◆ **EXERCISE**
Beginning at the line containing "turquoise eraser [262,87,300,113]" in the material below and ending at the line containing "camera: 85 degrees left, 10 degrees down", return each line exactly and add nothing.
§ §
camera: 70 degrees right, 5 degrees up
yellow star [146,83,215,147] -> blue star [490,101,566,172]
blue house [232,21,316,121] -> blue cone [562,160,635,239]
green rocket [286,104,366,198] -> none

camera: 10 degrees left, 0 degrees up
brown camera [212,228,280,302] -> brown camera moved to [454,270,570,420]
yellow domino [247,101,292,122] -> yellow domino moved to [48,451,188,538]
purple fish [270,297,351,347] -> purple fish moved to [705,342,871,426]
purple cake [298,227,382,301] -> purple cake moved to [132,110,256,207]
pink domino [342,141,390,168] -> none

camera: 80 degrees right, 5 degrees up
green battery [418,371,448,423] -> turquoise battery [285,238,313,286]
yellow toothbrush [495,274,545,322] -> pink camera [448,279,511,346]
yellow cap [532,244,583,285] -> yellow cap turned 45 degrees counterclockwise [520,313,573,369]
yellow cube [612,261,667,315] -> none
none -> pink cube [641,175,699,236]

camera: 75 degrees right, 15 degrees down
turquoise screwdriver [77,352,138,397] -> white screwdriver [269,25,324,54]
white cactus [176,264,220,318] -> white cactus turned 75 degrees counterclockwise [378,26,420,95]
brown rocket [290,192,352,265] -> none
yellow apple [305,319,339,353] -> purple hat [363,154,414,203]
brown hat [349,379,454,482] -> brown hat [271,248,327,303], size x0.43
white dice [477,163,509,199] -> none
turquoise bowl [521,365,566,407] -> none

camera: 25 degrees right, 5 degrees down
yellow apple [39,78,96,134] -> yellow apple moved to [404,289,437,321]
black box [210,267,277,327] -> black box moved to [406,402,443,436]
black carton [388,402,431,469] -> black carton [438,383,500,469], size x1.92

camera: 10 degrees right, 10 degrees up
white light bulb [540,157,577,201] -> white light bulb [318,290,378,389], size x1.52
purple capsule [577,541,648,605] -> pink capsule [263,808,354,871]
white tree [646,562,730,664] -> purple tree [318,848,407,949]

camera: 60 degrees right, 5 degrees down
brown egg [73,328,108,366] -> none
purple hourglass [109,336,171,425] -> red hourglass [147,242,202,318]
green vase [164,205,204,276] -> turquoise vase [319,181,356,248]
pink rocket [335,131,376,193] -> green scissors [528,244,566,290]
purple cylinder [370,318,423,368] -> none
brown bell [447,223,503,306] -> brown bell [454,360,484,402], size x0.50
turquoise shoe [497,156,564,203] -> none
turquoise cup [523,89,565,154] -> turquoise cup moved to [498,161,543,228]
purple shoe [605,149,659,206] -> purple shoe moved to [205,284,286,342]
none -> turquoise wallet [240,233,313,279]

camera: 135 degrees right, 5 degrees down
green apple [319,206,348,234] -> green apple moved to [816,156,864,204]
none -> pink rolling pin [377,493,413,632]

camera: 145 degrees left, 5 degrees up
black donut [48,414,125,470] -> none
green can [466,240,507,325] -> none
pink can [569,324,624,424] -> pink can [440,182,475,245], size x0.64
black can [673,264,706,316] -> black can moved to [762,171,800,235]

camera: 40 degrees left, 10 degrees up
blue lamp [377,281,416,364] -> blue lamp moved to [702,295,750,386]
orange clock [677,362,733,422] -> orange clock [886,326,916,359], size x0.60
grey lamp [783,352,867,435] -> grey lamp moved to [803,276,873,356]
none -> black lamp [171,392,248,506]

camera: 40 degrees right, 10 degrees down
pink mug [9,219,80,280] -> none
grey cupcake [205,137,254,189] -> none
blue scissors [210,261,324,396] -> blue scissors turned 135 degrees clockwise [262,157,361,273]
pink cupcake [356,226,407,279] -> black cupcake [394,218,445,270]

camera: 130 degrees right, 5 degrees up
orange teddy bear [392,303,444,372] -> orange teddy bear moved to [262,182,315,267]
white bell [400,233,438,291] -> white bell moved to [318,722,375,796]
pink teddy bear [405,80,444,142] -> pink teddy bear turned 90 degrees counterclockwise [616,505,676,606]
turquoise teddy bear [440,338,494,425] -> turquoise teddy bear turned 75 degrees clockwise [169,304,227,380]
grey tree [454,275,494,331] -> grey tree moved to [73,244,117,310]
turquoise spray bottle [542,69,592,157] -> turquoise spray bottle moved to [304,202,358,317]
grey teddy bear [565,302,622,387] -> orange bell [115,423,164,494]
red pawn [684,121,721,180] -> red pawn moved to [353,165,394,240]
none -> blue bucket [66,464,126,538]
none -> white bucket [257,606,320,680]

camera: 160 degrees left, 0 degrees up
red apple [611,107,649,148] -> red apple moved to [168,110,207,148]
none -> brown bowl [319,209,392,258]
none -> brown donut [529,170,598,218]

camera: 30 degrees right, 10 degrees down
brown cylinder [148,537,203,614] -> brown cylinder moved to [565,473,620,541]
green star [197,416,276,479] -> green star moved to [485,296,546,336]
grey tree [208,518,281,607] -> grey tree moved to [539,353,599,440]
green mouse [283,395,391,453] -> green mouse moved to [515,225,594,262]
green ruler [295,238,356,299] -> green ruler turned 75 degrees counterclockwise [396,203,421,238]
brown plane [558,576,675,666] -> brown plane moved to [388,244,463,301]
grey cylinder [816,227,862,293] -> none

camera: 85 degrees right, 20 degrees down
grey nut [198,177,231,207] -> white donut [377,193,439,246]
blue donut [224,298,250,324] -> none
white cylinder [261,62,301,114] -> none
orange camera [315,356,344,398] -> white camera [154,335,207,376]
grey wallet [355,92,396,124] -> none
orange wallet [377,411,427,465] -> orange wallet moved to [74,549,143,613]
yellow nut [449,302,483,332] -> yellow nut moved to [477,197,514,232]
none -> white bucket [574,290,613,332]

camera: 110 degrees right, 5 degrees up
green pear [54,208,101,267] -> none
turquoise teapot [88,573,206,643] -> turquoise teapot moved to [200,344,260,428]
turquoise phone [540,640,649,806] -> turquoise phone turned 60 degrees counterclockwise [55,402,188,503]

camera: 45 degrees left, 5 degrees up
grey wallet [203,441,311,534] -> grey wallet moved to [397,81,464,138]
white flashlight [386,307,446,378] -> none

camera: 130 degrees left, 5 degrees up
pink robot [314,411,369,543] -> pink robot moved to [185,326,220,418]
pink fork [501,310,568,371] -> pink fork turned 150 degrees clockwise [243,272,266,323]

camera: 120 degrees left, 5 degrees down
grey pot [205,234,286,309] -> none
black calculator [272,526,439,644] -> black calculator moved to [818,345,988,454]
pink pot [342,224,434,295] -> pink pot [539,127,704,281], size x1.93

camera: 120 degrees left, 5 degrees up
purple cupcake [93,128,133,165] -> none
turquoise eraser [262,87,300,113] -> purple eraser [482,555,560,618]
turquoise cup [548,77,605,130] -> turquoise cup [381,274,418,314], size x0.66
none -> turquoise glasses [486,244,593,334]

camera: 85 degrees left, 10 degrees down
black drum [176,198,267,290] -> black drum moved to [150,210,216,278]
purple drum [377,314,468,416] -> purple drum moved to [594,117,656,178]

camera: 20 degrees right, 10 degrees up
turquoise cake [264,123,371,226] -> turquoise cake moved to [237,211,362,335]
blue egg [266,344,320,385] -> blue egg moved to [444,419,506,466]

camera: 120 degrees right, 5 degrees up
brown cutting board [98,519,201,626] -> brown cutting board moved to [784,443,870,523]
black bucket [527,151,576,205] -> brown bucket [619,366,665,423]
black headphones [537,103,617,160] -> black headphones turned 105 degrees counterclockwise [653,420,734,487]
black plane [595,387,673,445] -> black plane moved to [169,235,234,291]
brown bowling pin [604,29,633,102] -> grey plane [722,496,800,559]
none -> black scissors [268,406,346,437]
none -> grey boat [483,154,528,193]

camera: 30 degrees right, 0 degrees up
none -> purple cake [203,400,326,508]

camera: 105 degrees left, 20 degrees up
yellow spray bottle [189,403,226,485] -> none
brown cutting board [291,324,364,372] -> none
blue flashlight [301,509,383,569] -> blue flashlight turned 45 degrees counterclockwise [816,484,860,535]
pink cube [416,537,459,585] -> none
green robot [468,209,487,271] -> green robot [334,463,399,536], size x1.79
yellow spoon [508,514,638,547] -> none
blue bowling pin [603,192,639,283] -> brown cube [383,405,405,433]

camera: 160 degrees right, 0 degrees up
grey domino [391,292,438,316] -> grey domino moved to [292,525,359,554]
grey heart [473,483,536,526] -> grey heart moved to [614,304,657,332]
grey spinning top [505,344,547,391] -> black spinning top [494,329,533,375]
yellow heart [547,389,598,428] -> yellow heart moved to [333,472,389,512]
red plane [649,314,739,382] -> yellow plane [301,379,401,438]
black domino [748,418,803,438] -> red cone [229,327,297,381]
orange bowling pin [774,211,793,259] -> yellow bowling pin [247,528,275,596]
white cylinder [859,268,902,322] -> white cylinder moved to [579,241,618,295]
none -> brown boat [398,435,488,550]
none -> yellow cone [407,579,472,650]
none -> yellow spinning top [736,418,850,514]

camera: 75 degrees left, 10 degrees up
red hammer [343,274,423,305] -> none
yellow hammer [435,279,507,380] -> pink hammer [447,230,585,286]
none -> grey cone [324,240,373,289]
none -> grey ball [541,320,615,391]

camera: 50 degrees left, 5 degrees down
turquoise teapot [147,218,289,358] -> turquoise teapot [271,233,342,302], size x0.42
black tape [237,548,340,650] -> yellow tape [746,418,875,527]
§ §
◆ **ANSWER SECTION**
turquoise eraser [262,87,300,113] -> purple eraser [482,555,560,618]
turquoise cup [548,77,605,130] -> turquoise cup [381,274,418,314], size x0.66
none -> turquoise glasses [486,244,593,334]

camera: 85 degrees left, 10 degrees down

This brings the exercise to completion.